*Task directions*:
Restate word for word the entries below, starting with the line with "SW3: switch (RESET, VCC)" and continuing through the line with "U19: XNOR (in". Include both of those lines and no others.

*Information provided*:
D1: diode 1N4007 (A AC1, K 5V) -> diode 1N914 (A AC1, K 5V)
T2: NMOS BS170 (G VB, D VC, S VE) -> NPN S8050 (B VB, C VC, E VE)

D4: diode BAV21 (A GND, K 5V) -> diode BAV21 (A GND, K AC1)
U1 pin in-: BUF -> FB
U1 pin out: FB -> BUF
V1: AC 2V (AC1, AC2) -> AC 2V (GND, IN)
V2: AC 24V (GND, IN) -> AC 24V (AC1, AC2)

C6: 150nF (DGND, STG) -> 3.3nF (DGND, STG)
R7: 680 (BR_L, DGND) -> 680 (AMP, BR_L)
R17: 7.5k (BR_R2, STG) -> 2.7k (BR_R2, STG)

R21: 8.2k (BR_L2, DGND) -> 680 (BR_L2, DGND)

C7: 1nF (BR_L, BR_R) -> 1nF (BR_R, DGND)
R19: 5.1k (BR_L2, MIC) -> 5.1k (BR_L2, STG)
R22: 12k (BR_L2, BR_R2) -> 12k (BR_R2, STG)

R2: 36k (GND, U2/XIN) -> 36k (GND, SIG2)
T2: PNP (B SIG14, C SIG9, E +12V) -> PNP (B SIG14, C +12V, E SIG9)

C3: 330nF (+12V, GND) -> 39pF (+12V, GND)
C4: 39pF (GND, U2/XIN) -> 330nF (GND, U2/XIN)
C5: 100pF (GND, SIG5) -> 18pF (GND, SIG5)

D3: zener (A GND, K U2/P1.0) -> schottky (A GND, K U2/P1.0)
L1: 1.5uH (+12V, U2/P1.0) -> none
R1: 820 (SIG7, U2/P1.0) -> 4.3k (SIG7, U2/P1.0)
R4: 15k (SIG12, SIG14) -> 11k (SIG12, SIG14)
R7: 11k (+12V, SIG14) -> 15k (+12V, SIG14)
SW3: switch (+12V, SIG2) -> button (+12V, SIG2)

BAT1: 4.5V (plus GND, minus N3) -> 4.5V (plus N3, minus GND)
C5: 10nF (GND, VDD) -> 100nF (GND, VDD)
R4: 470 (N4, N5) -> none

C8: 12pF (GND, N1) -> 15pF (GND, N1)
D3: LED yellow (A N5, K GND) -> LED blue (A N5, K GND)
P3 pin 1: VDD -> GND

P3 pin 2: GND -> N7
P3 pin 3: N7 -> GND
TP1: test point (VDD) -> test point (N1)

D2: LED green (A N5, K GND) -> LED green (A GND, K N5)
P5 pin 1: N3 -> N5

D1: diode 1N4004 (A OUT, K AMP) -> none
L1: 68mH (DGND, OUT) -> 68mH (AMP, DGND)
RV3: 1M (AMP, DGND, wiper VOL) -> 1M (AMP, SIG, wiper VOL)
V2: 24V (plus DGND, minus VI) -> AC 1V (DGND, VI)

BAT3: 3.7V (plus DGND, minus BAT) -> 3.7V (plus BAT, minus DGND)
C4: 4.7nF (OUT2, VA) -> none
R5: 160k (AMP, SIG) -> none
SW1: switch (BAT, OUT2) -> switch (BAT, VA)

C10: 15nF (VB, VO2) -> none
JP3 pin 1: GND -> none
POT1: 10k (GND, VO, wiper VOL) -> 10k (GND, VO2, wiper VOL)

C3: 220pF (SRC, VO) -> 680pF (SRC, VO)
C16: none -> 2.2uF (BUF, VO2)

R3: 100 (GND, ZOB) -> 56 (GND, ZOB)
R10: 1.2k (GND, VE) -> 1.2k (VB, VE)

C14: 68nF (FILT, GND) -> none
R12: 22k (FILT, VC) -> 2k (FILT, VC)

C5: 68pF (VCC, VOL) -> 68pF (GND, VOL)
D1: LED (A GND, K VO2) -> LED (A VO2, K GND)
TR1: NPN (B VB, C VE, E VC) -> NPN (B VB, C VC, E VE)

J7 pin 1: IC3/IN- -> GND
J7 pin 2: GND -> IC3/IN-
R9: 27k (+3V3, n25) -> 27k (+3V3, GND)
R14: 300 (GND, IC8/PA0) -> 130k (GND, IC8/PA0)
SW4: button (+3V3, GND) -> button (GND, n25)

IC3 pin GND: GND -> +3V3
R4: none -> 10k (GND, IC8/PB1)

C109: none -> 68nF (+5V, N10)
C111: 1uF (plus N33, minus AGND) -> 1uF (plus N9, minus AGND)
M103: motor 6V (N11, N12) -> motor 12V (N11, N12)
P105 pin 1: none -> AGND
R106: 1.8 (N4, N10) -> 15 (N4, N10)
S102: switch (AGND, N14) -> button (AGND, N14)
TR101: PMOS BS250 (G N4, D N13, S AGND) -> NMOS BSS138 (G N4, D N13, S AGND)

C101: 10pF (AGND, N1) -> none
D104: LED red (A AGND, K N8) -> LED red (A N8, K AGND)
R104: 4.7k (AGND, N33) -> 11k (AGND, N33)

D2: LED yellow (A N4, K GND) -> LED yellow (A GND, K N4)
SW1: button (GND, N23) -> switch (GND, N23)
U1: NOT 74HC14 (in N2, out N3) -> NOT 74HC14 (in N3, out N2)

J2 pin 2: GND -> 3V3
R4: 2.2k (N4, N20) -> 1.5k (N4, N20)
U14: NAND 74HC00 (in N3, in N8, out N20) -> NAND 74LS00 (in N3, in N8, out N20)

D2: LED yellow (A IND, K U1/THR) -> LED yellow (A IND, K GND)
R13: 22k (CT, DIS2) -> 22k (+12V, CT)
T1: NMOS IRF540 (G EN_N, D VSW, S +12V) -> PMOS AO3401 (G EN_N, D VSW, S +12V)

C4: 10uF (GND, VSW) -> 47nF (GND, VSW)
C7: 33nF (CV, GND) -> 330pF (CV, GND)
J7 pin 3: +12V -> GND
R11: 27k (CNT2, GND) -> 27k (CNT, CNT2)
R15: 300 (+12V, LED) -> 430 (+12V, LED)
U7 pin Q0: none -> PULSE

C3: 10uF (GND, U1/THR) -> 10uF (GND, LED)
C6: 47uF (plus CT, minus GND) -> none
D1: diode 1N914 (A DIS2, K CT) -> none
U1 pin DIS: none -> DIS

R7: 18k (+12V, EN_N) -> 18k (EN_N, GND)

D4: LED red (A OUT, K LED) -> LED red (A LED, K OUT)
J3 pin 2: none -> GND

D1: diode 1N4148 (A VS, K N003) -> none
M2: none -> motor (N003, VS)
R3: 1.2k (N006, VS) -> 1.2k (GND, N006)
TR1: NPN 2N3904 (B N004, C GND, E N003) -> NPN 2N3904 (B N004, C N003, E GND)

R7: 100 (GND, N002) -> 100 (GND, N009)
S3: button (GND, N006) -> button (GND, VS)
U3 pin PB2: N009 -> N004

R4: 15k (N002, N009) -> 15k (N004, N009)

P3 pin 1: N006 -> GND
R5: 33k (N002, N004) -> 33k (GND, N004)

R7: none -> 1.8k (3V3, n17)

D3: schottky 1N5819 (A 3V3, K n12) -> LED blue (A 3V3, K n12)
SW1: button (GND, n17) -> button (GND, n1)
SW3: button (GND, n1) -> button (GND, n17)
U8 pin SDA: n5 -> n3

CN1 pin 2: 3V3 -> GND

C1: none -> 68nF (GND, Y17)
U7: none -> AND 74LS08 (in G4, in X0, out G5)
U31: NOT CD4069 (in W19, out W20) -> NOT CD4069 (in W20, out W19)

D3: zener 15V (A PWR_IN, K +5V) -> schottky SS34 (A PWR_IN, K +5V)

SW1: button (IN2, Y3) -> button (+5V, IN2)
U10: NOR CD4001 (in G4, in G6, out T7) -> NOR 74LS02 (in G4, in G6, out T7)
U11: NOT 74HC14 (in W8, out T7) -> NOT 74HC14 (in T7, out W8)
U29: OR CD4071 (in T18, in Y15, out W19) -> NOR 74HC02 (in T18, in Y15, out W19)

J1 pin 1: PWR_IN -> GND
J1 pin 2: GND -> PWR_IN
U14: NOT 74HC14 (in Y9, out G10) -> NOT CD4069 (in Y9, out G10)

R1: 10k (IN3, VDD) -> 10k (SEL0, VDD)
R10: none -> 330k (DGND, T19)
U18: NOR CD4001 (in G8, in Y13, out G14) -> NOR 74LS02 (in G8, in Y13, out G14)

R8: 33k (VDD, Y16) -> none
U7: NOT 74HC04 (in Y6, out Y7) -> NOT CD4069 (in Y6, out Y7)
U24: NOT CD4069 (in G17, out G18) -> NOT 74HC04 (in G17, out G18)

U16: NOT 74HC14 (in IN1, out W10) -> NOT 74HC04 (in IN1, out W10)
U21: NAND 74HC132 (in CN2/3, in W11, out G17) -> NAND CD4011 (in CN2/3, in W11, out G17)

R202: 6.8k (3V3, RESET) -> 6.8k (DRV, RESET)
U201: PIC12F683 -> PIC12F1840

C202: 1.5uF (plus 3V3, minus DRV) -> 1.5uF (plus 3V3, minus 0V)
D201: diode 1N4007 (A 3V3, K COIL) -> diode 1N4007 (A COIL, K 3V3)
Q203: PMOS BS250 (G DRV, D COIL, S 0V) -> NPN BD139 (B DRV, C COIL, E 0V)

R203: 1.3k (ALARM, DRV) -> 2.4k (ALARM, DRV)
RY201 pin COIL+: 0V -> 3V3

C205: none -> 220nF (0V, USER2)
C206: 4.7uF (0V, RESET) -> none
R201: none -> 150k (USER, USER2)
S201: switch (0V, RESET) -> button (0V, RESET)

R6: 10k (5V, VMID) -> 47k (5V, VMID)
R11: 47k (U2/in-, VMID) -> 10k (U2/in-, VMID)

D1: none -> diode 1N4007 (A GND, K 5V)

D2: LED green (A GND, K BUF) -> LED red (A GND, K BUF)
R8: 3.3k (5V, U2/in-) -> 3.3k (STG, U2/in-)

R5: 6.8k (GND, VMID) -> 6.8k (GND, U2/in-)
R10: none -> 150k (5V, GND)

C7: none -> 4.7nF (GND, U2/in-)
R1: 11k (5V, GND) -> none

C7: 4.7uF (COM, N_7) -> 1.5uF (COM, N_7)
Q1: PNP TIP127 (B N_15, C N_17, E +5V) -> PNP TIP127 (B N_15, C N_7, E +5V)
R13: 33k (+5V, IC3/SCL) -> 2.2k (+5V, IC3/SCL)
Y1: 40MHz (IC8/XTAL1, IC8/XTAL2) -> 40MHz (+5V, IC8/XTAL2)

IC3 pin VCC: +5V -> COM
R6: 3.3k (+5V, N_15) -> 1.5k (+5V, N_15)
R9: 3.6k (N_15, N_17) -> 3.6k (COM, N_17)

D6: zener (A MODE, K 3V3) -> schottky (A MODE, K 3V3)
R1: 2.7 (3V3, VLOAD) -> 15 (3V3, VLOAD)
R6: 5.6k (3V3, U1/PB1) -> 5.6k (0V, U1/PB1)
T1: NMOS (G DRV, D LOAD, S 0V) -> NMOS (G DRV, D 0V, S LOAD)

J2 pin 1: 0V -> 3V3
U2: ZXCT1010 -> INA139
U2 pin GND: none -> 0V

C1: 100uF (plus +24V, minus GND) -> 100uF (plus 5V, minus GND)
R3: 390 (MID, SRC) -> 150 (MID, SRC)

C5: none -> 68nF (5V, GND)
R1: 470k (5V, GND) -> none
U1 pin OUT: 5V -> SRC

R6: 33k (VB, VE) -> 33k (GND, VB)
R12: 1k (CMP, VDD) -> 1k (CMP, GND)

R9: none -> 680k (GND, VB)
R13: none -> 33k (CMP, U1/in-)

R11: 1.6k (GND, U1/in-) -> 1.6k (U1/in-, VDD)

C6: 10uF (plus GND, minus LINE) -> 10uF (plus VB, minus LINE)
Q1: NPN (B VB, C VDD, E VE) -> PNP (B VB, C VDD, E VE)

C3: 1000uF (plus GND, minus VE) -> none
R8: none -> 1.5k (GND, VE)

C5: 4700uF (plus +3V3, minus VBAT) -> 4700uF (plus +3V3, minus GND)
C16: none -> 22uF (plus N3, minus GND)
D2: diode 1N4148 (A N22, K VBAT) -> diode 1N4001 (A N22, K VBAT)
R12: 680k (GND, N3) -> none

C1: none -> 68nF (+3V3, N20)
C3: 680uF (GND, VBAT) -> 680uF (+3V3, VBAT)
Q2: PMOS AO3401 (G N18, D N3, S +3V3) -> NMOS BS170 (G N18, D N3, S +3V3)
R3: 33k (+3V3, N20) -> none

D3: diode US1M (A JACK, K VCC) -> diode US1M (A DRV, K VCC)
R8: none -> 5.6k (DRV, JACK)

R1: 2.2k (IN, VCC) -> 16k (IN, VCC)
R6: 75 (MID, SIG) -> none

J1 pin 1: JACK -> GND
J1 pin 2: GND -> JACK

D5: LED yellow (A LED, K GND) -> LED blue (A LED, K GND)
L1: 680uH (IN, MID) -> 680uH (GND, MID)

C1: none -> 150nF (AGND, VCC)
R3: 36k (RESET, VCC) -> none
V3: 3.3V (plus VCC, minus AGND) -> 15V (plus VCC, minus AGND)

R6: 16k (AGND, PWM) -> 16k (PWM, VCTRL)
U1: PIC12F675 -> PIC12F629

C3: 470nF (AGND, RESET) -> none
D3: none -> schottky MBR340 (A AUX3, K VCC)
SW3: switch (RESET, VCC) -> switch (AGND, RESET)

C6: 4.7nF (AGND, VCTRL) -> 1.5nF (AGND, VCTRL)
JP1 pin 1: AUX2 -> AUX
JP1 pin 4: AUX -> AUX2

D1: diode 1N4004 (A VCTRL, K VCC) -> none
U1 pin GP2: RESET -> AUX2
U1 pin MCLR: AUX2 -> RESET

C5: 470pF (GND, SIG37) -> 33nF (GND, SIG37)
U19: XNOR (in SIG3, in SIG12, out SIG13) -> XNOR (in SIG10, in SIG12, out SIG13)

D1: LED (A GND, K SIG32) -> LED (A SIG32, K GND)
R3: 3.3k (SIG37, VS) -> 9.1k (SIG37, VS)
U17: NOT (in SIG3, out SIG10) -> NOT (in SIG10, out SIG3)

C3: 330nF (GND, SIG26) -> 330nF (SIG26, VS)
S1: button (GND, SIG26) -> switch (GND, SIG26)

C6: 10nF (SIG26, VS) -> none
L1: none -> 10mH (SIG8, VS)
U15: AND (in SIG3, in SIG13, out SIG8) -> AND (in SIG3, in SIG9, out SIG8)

*Solution to this exercise*:
SW3: switch (RESET, VCC) -> switch (AGND, RESET)

C6: 4.7nF (AGND, VCTRL) -> 1.5nF (AGND, VCTRL)
JP1 pin 1: AUX2 -> AUX
JP1 pin 4: AUX -> AUX2

D1: diode 1N4004 (A VCTRL, K VCC) -> none
U1 pin GP2: RESET -> AUX2
U1 pin MCLR: AUX2 -> RESET

C5: 470pF (GND, SIG37) -> 33nF (GND, SIG37)
U19: XNOR (in SIG3, in SIG12, out SIG13) -> XNOR (in SIG10, in SIG12, out SIG13)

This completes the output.